_Data excerpts_
────

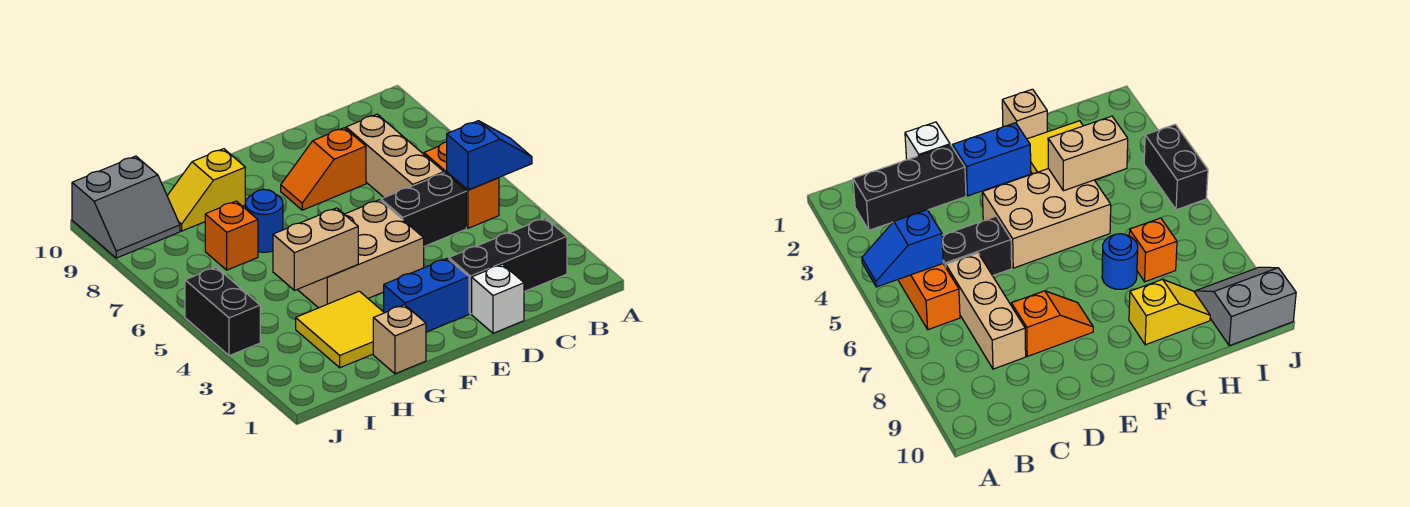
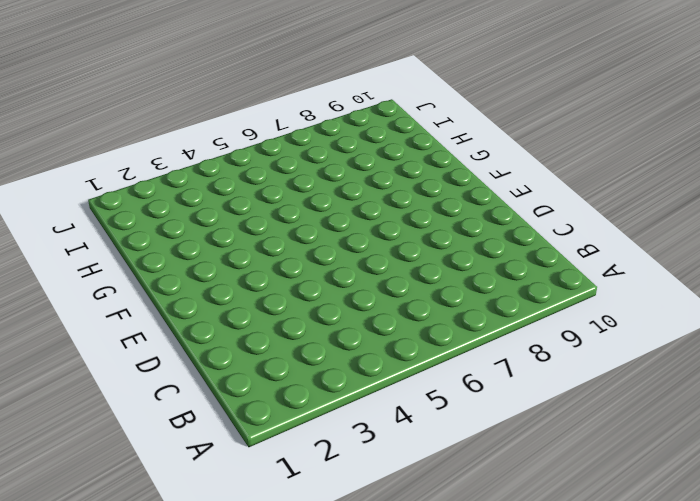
none -> black brick B2:D2 level 1
none -> orange brick B5:B6 level 1
none -> black brick C5:D5 level 1

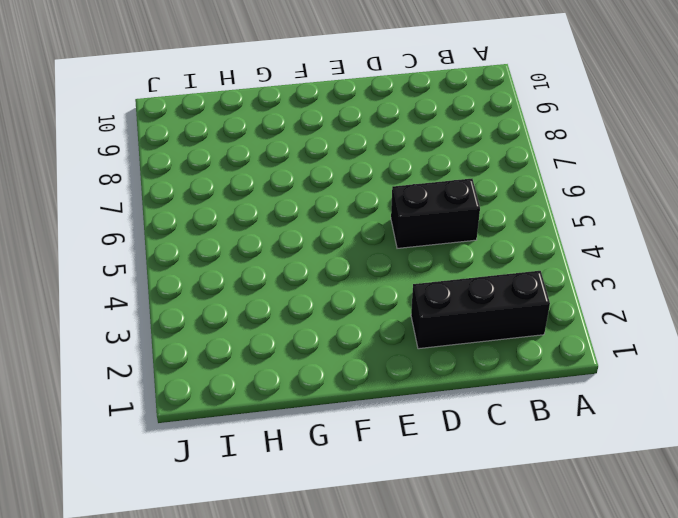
none -> orange brick B5:B6 level 1
none -> tan brick C6:C8 level 1
none -> white brick D1 level 1

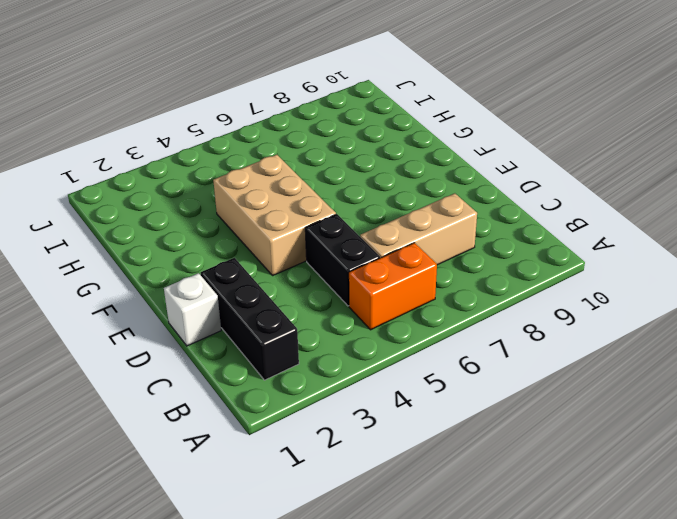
none -> orange slope D8:E8 level 1 top D
none -> blue brick E2:F2 level 1
none -> tan brick G1 level 1

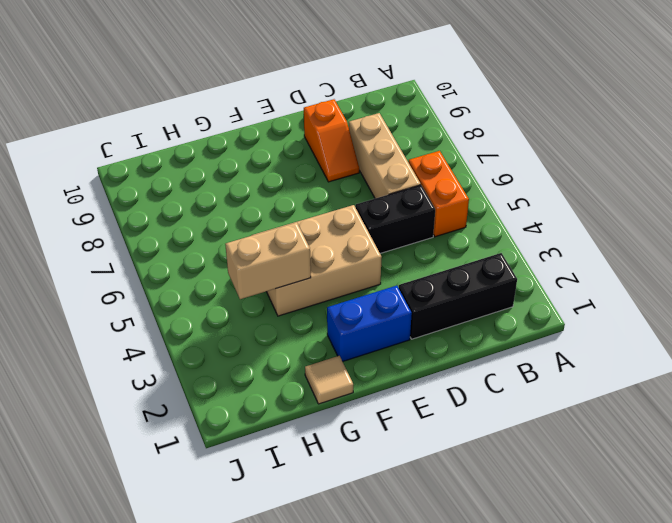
orange slope D8:D9 level 1 top 9 -> orange slope D8:E8 level 1 top D
tan tile G1 level 1 -> tan brick G1 level 1
none -> white brick D1 level 1
none -> yellow tile G2:H3 level 1
none -> blue round brick G7 level 1

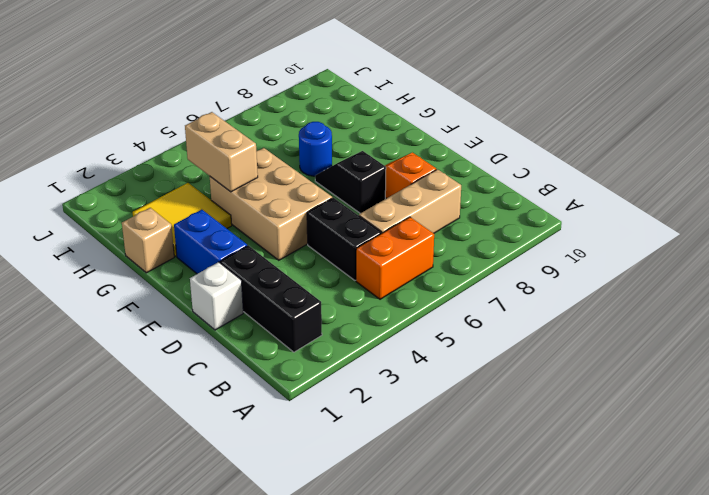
black slope E7:F7 level 1 top E -> none
none -> yellow slope G9:H9 level 1 top G
none -> orange brick H7 level 1
none -> grey slope I9:J10 level 1 top 10

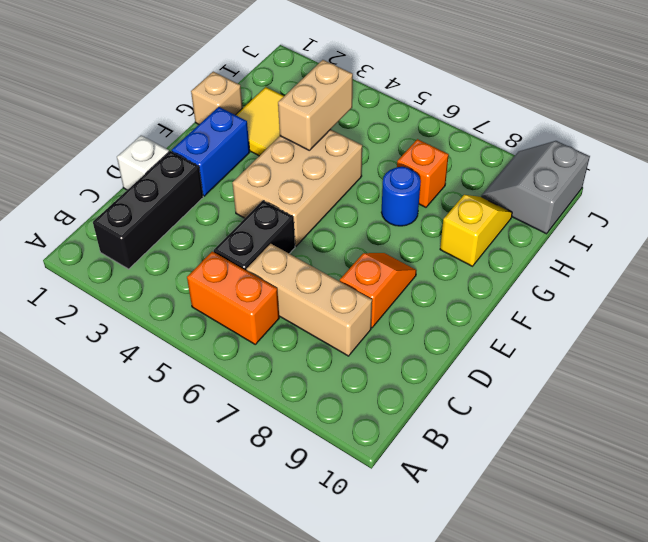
none -> black brick J4:J5 level 1
none -> blue slope A5:B5 level 2 top B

────

_Problem statement_
From the first line to the last, repeat the entries exactly and leave out the pictures.

_Task answer_
none -> black brick B2:D2 level 1
none -> orange brick B5:B6 level 1
none -> black brick C5:D5 level 1

none -> orange brick B5:B6 level 1
none -> tan brick C6:C8 level 1
none -> white brick D1 level 1

none -> orange slope D8:E8 level 1 top D
none -> blue brick E2:F2 level 1
none -> tan brick G1 level 1

orange slope D8:D9 level 1 top 9 -> orange slope D8:E8 level 1 top D
tan tile G1 level 1 -> tan brick G1 level 1
none -> white brick D1 level 1
none -> yellow tile G2:H3 level 1
none -> blue round brick G7 level 1

black slope E7:F7 level 1 top E -> none
none -> yellow slope G9:H9 level 1 top G
none -> orange brick H7 level 1
none -> grey slope I9:J10 level 1 top 10

none -> black brick J4:J5 level 1
none -> blue slope A5:B5 level 2 top B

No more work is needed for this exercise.